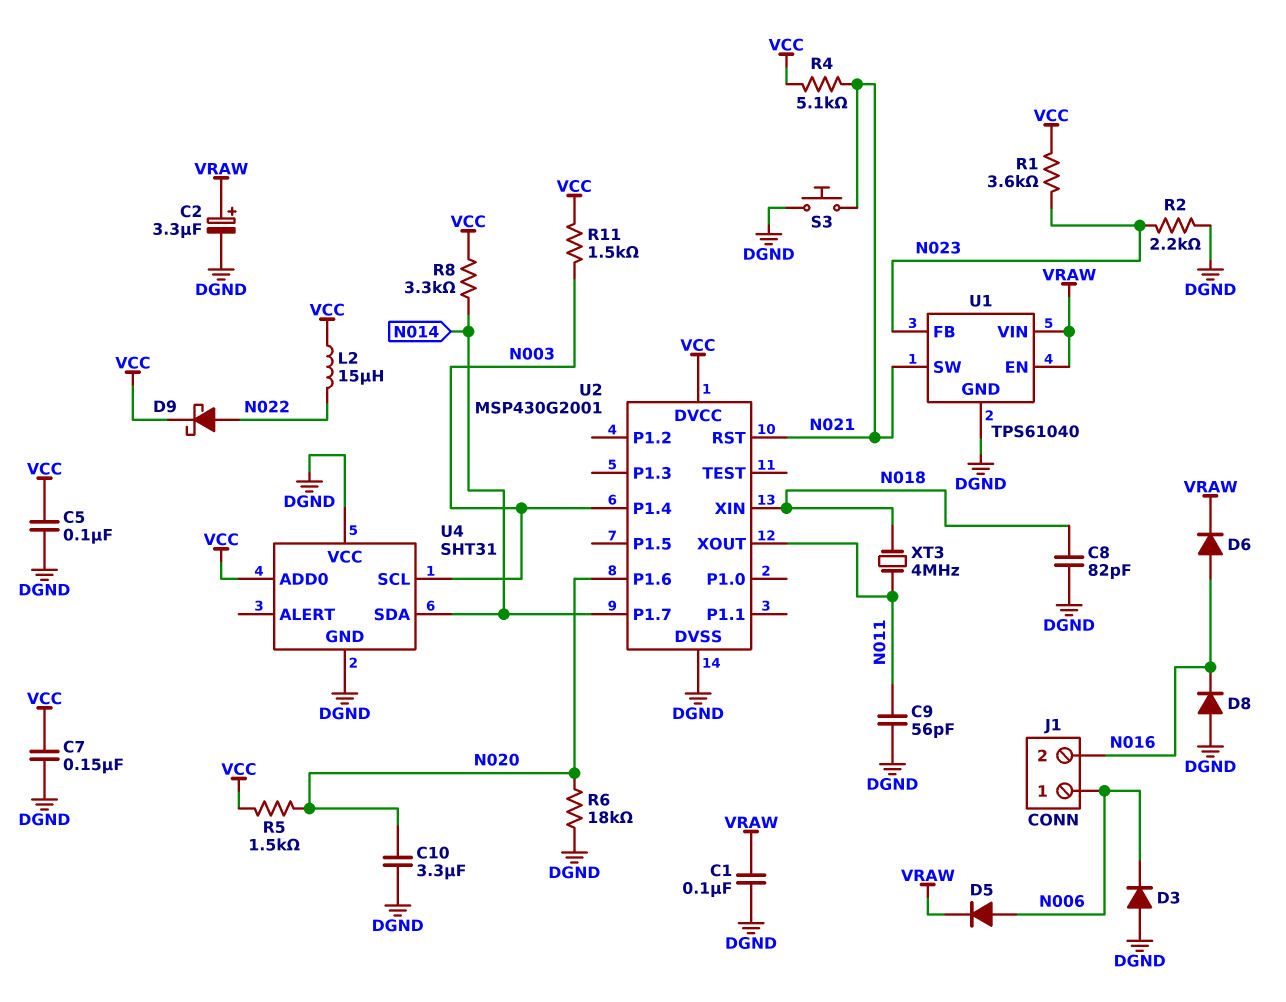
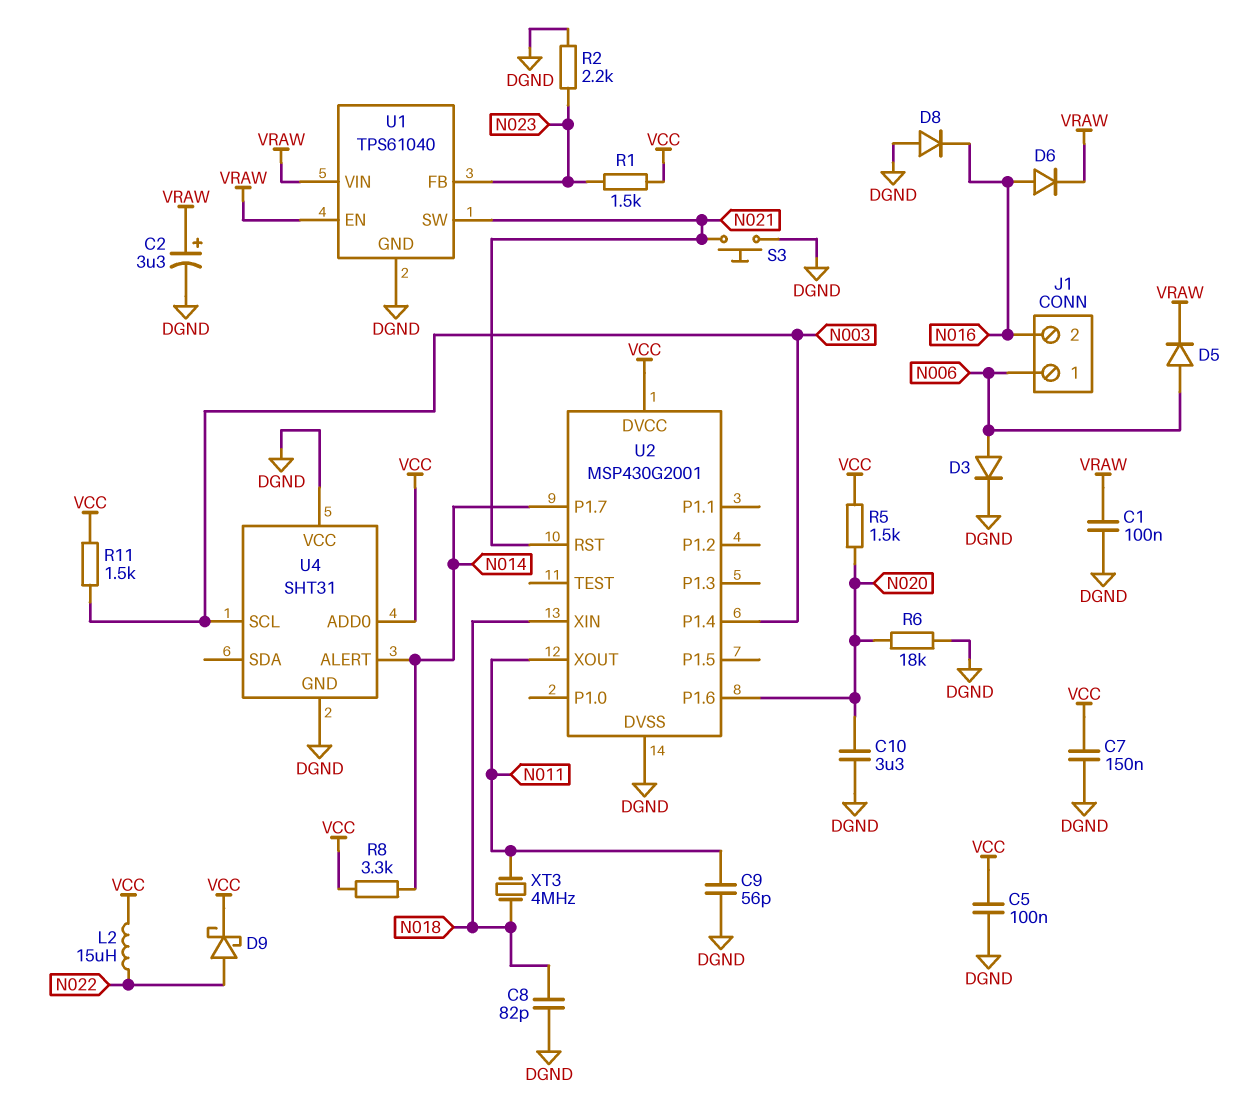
D3: diode (A DGND, K N006) -> diode (A N006, K DGND)
R1: 3.6k (N023, VCC) -> 1.5k (N023, VCC)
R4: 5.1k (N021, VCC) -> none
U4 pin ALERT: none -> N014
U4 pin SDA: N014 -> none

+===+

TASK ITEM » Say how many lines in the records contain the string "none", and say nothing else.

WRITTEN RESPONSE » 3